• _REQUIREMENT_
Reproduce exactly the lines below, from the first one through the line containing "green banana: 5 -> 3", and omit any pictures.
*** DATA FOR ANALYSIS Section Begins ***
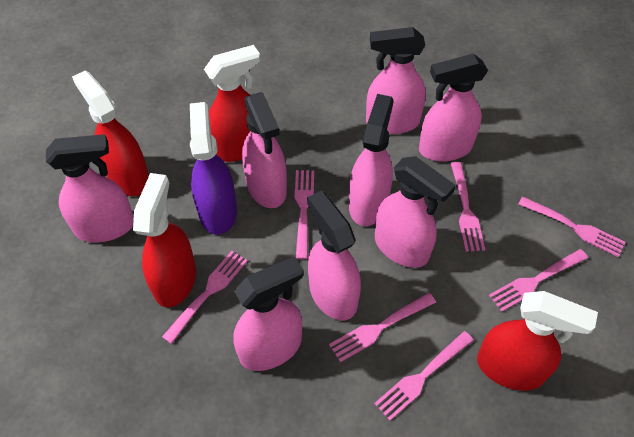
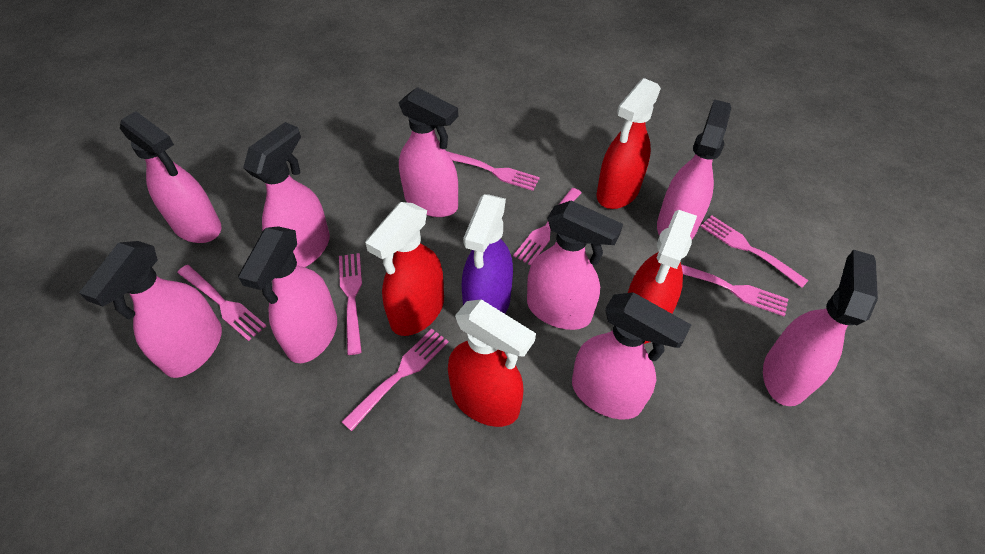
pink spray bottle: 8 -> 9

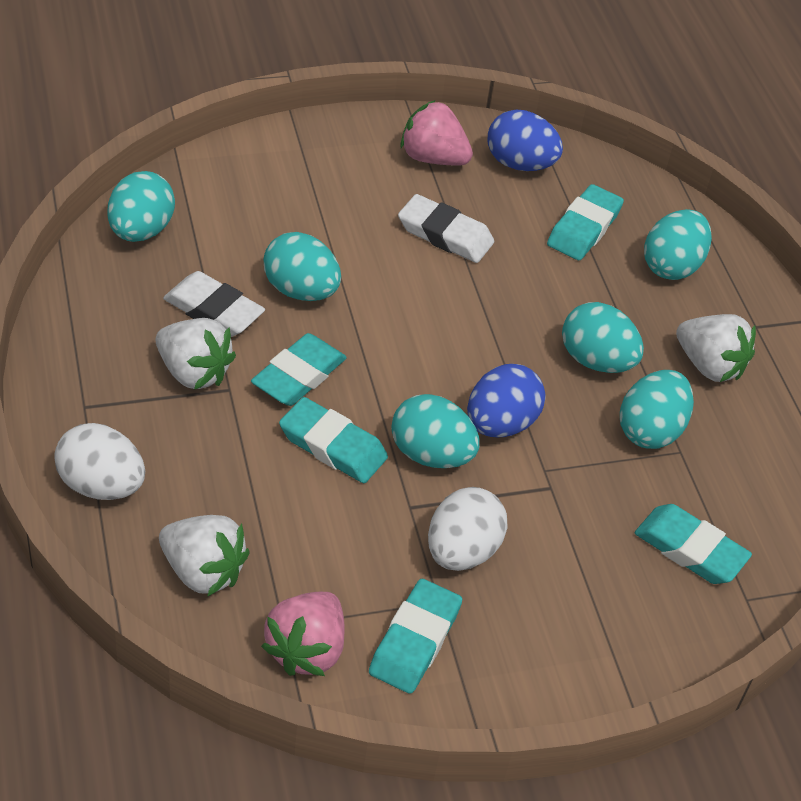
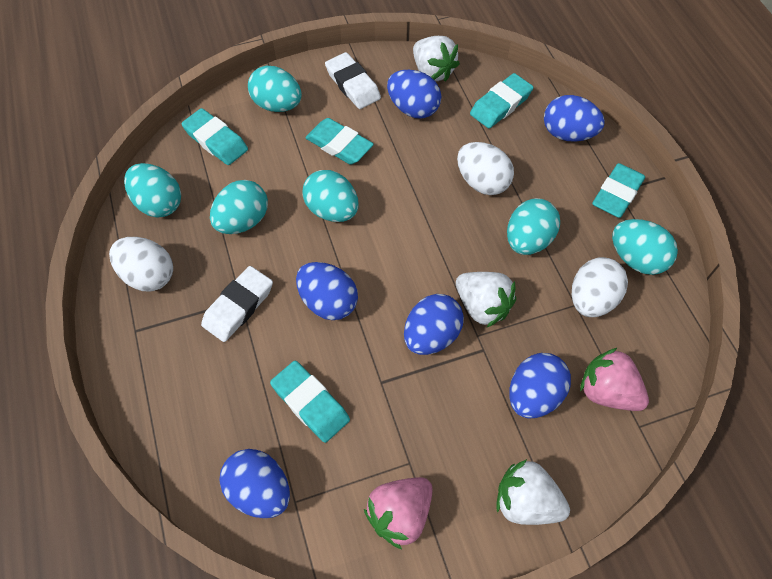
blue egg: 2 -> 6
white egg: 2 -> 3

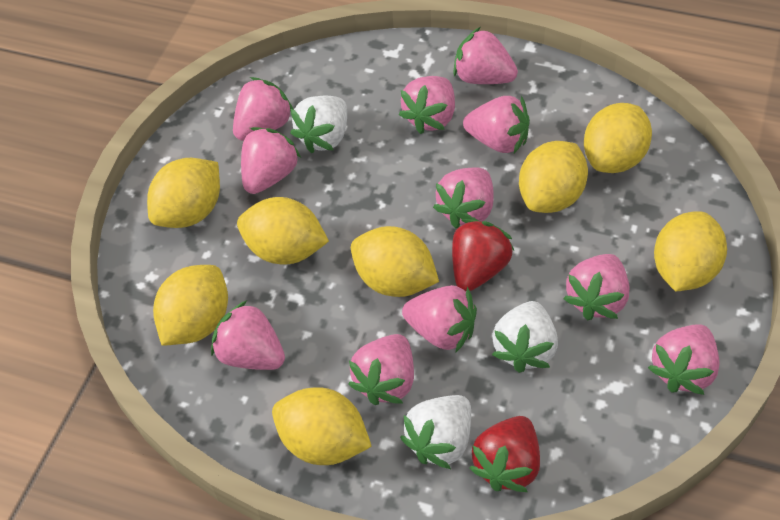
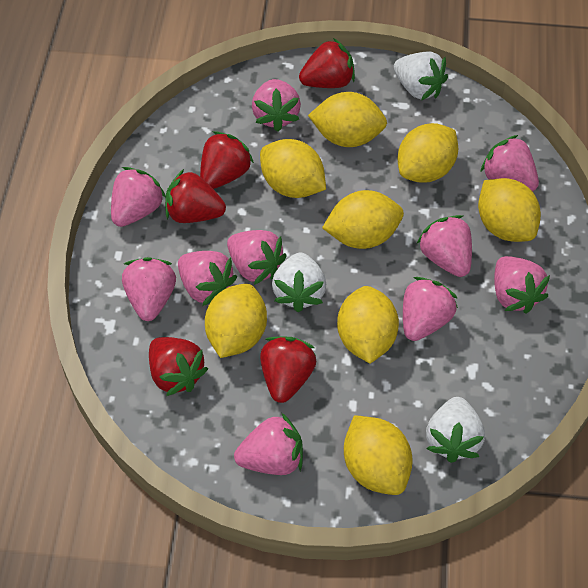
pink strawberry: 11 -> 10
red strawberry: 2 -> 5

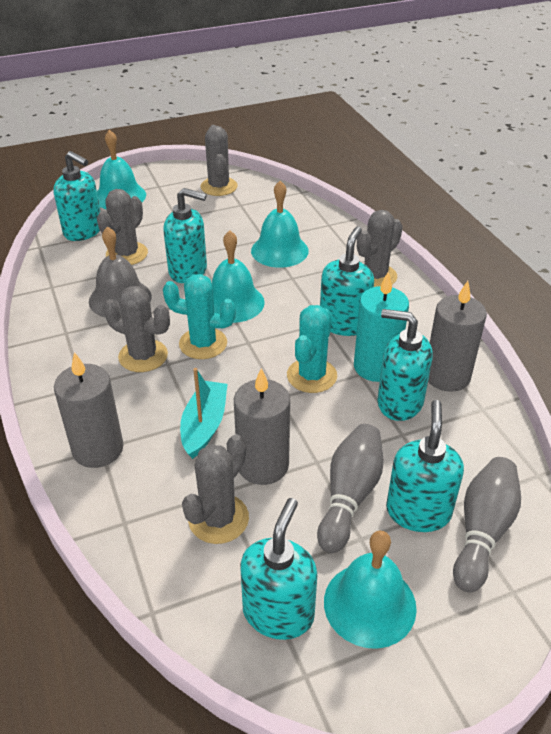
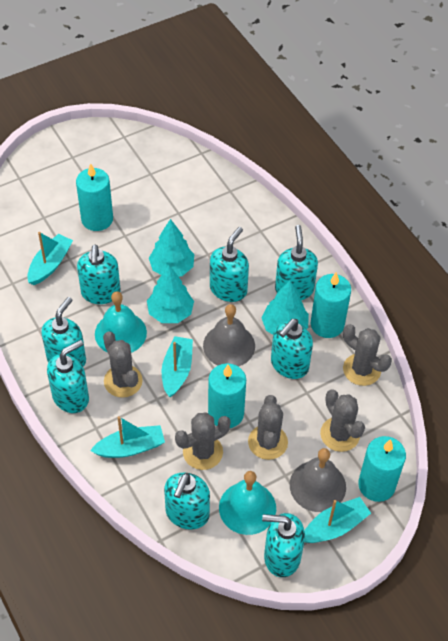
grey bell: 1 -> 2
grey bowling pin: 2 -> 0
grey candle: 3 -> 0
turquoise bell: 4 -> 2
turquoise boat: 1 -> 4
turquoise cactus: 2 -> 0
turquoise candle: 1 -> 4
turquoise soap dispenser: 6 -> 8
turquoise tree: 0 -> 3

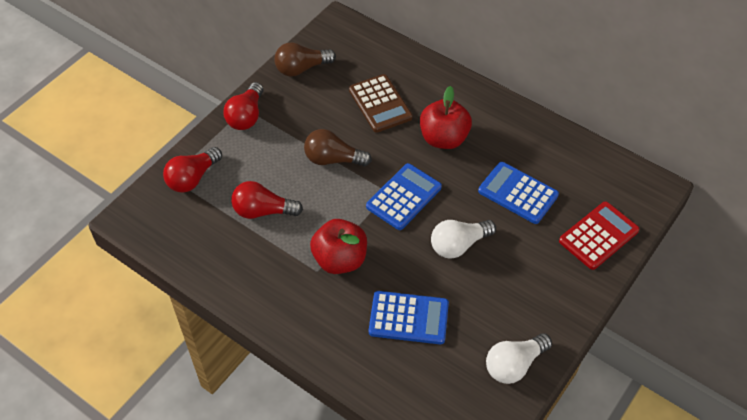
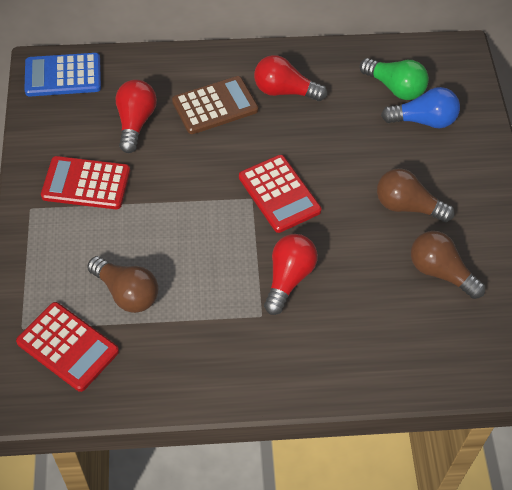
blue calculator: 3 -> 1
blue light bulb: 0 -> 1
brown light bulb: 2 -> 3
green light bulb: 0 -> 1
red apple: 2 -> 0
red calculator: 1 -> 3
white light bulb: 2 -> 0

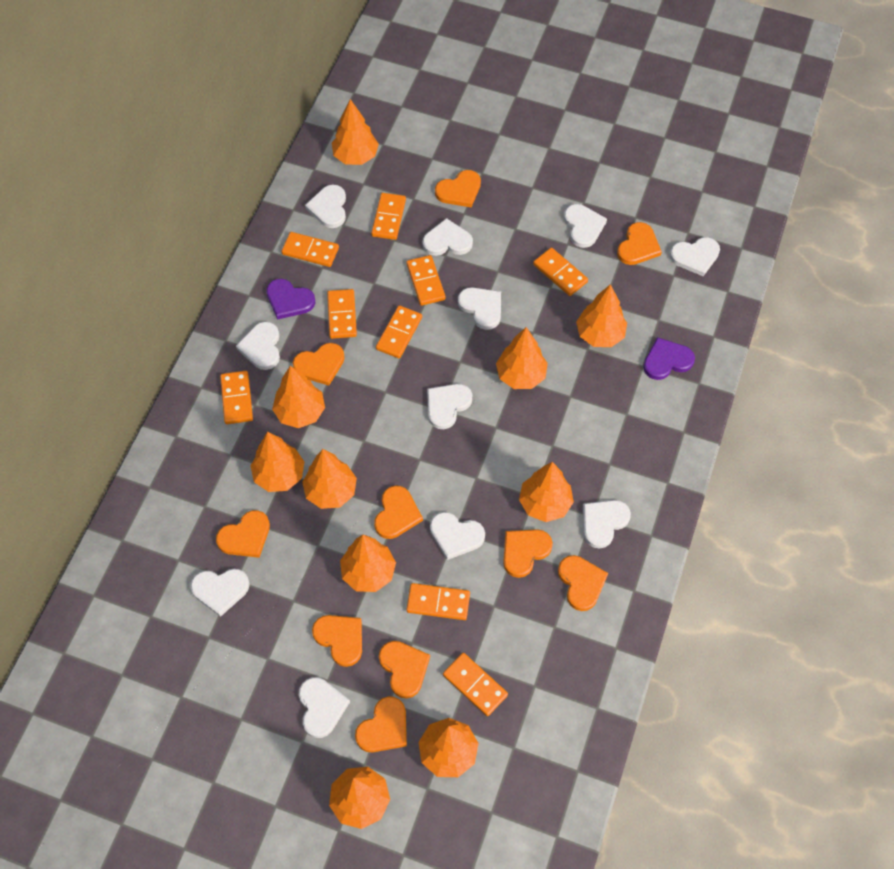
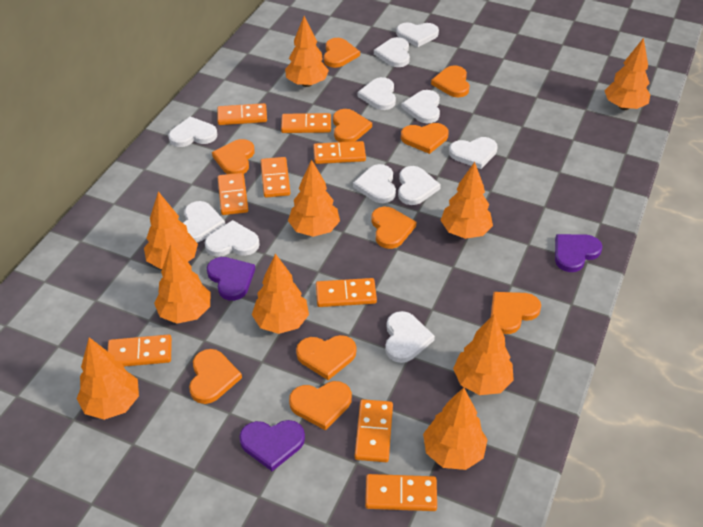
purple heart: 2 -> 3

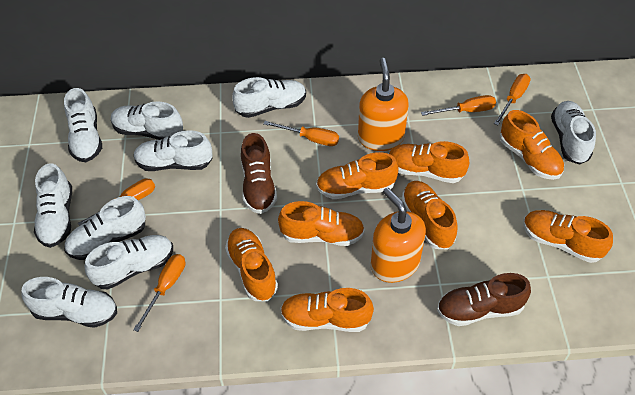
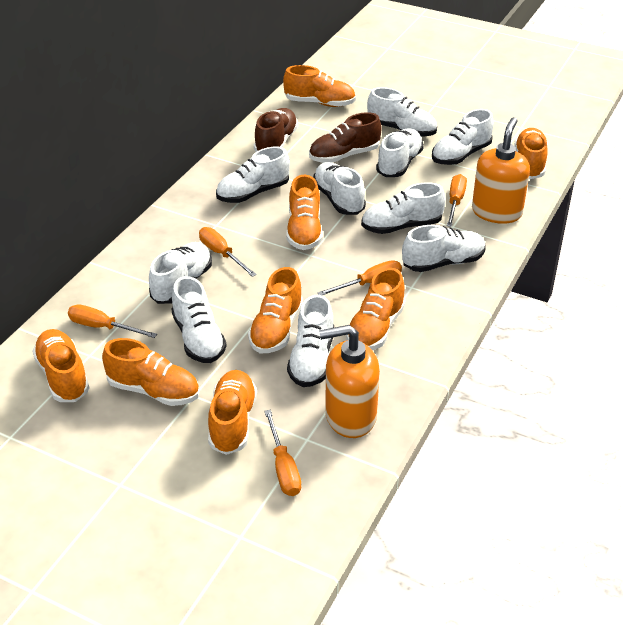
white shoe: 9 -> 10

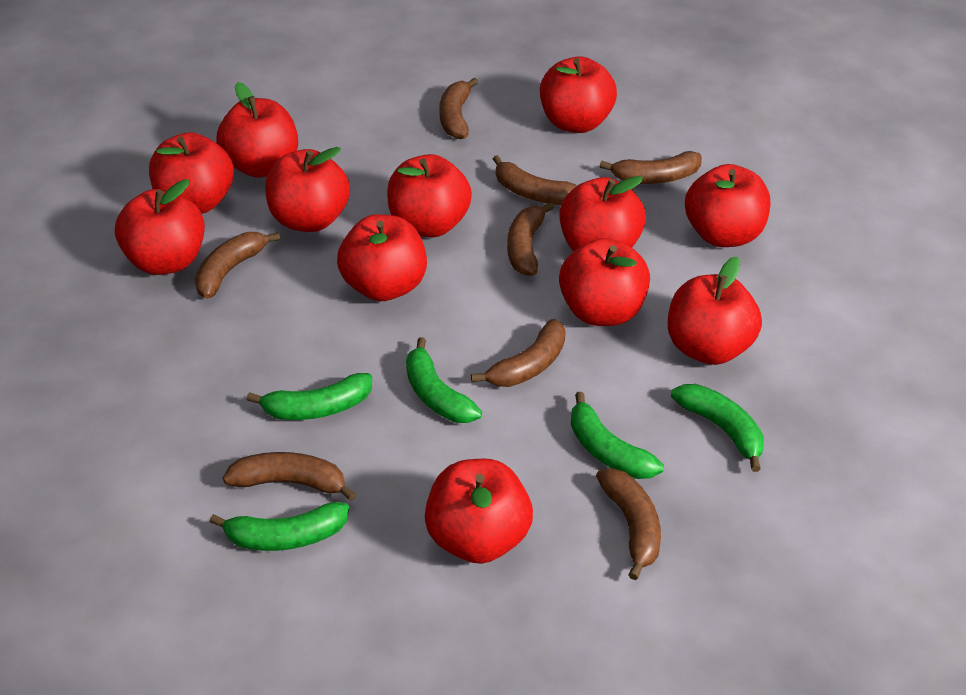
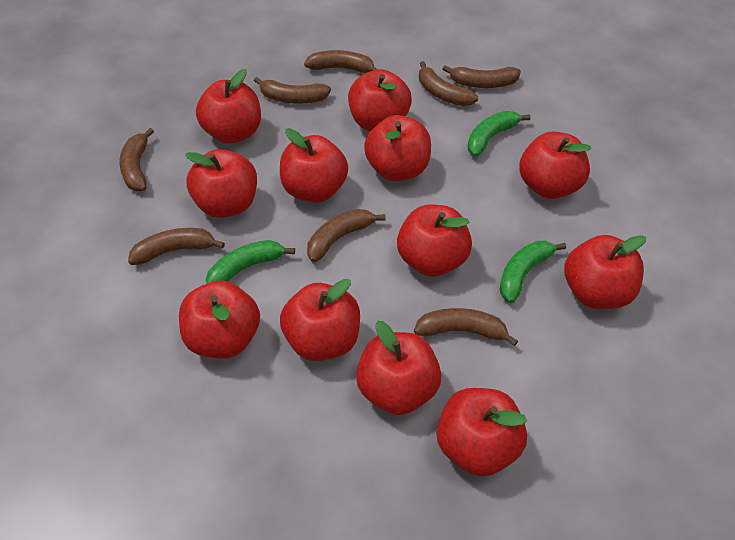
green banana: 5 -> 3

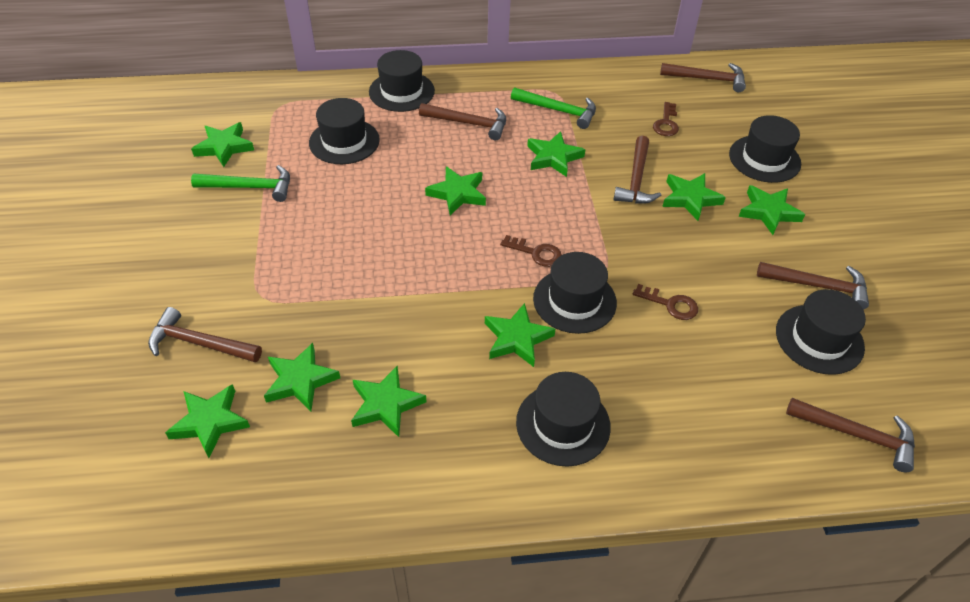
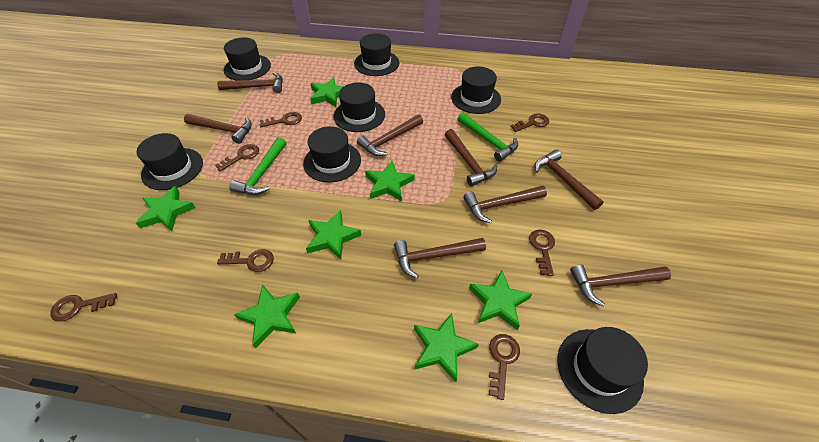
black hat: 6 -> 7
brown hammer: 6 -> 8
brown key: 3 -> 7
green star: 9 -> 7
*** DATA FOR ANALYSIS Section Ends ***
• _TASK OUTPUT_
pink spray bottle: 8 -> 9

blue egg: 2 -> 6
white egg: 2 -> 3

pink strawberry: 11 -> 10
red strawberry: 2 -> 5

grey bell: 1 -> 2
grey bowling pin: 2 -> 0
grey candle: 3 -> 0
turquoise bell: 4 -> 2
turquoise boat: 1 -> 4
turquoise cactus: 2 -> 0
turquoise candle: 1 -> 4
turquoise soap dispenser: 6 -> 8
turquoise tree: 0 -> 3

blue calculator: 3 -> 1
blue light bulb: 0 -> 1
brown light bulb: 2 -> 3
green light bulb: 0 -> 1
red apple: 2 -> 0
red calculator: 1 -> 3
white light bulb: 2 -> 0

purple heart: 2 -> 3

white shoe: 9 -> 10

green banana: 5 -> 3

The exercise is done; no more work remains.